WHAT YOU SHOULD DO: Every entry must reappear in your answer exactly as written, though its pictures must not.

------------------------------------------------------------

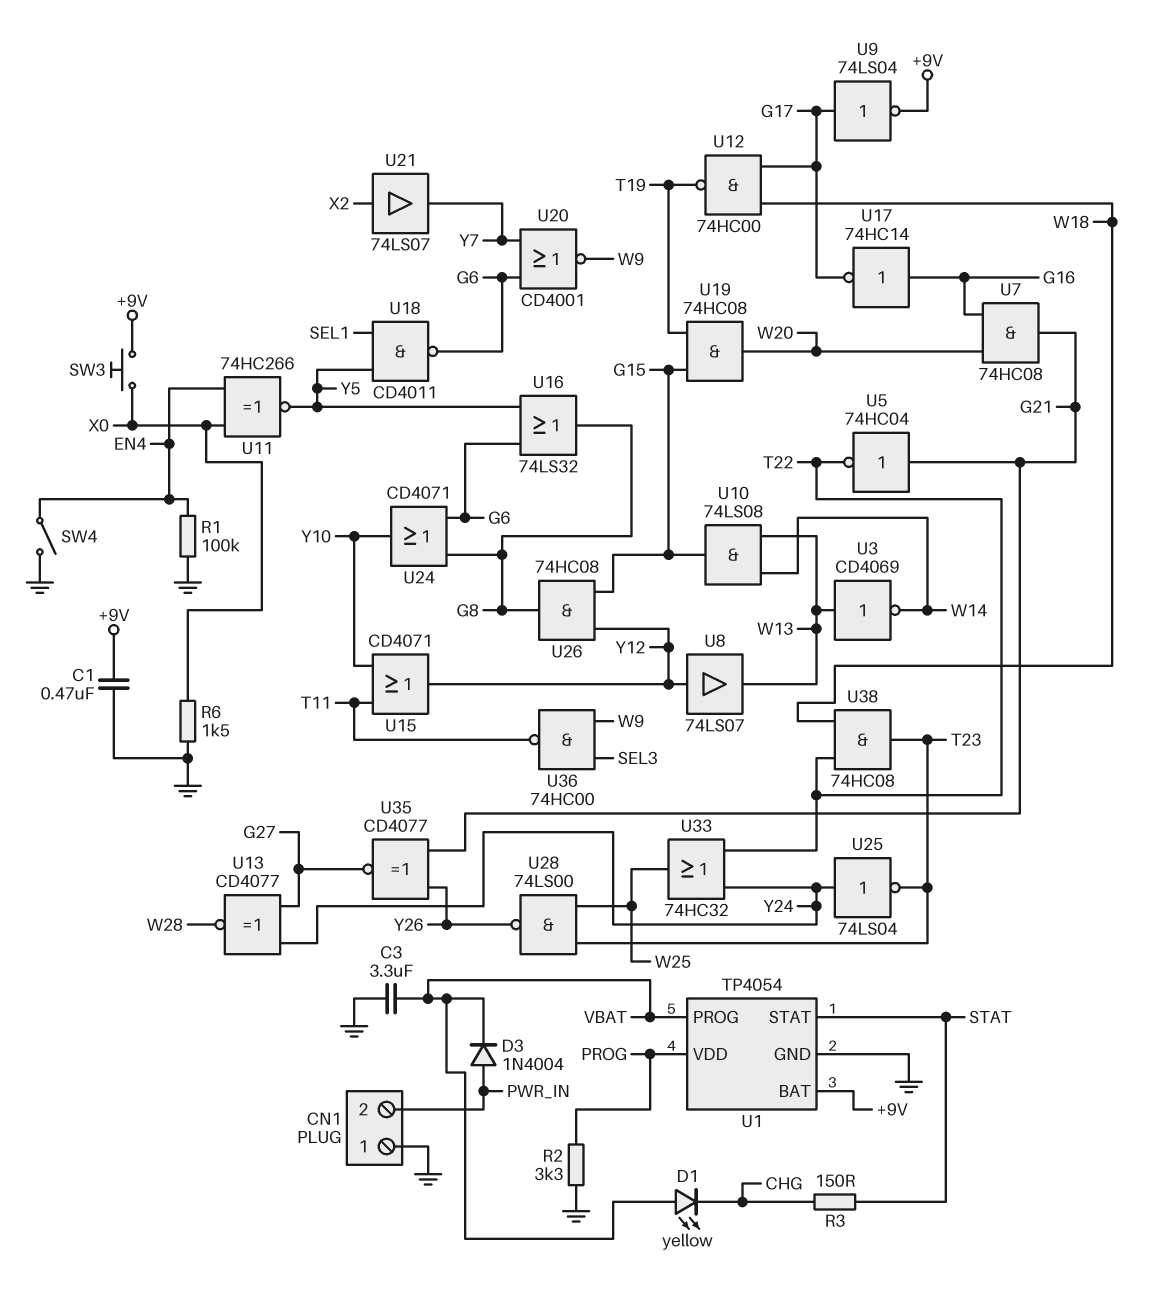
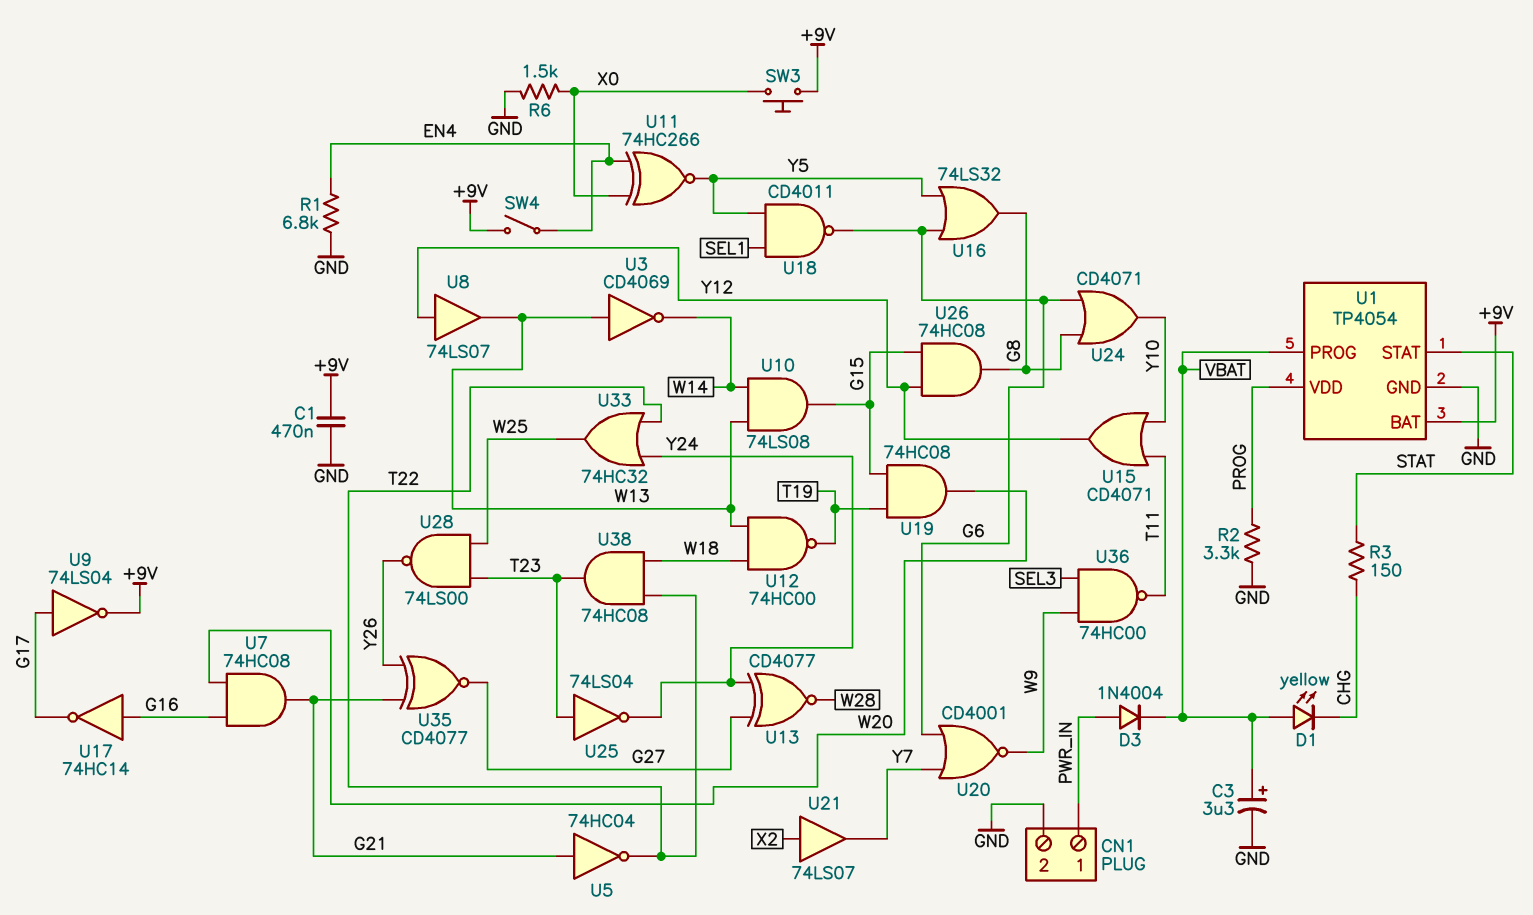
C3: 3.3uF (GND, VBAT) -> 3.3uF (plus VBAT, minus GND)
CN1 pin 1: GND -> PWR_IN
CN1 pin 2: PWR_IN -> GND
R1: 100k (EN4, GND) -> 6.8k (EN4, GND)
SW4: switch (EN4, GND) -> switch (+9V, EN4)
U12: NAND 74HC00 (in G17, in W18, out T19) -> NAND 74HC00 (in W13, in W18, out T19)
U25: NOT 74LS04 (in Y24, out T23) -> NOT 74LS04 (in T23, out Y24)

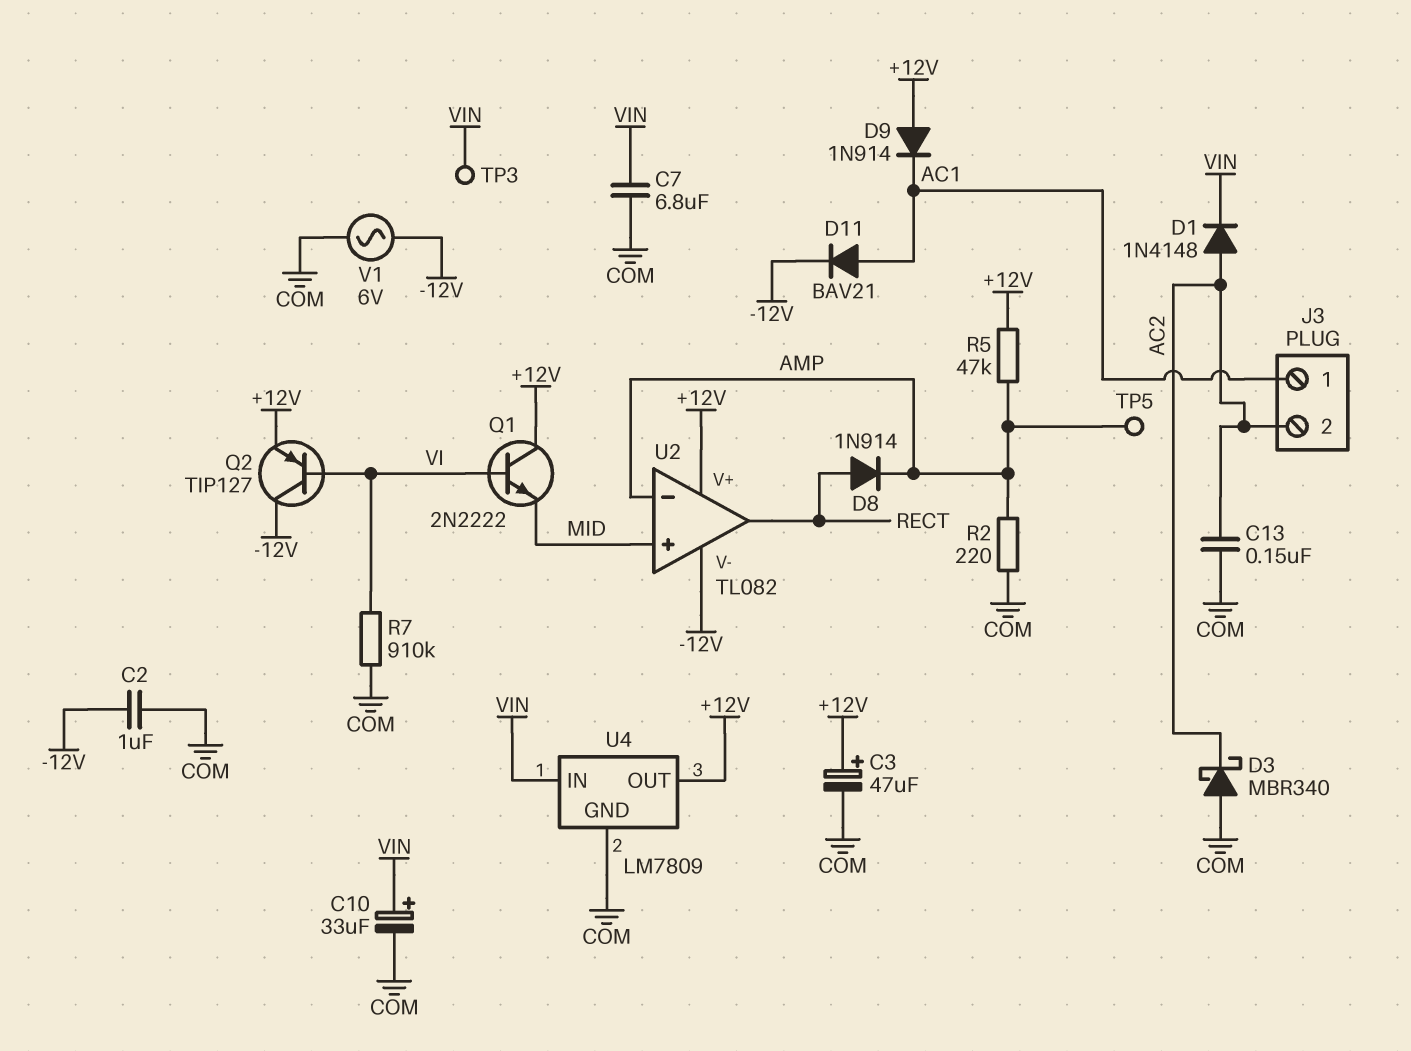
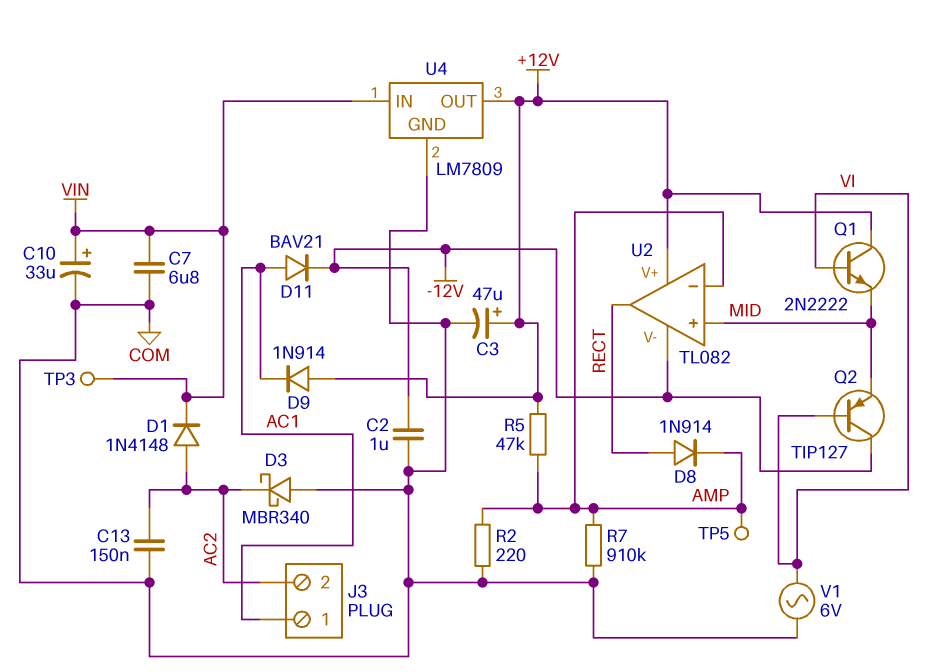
Q2: PNP TIP127 (B VI, C -12V, E +12V) -> PNP TIP127 (B VI, C -12V, E MID)
R7: 910k (COM, VI) -> 910k (AMP, COM)
V1: AC 6V (-12V, COM) -> AC 6V (COM, VI)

------------------------------------------------------------

TASK RESULT:
C3: 3.3uF (GND, VBAT) -> 3.3uF (plus VBAT, minus GND)
CN1 pin 1: GND -> PWR_IN
CN1 pin 2: PWR_IN -> GND
R1: 100k (EN4, GND) -> 6.8k (EN4, GND)
SW4: switch (EN4, GND) -> switch (+9V, EN4)
U12: NAND 74HC00 (in G17, in W18, out T19) -> NAND 74HC00 (in W13, in W18, out T19)
U25: NOT 74LS04 (in Y24, out T23) -> NOT 74LS04 (in T23, out Y24)

Q2: PNP TIP127 (B VI, C -12V, E +12V) -> PNP TIP127 (B VI, C -12V, E MID)
R7: 910k (COM, VI) -> 910k (AMP, COM)
V1: AC 6V (-12V, COM) -> AC 6V (COM, VI)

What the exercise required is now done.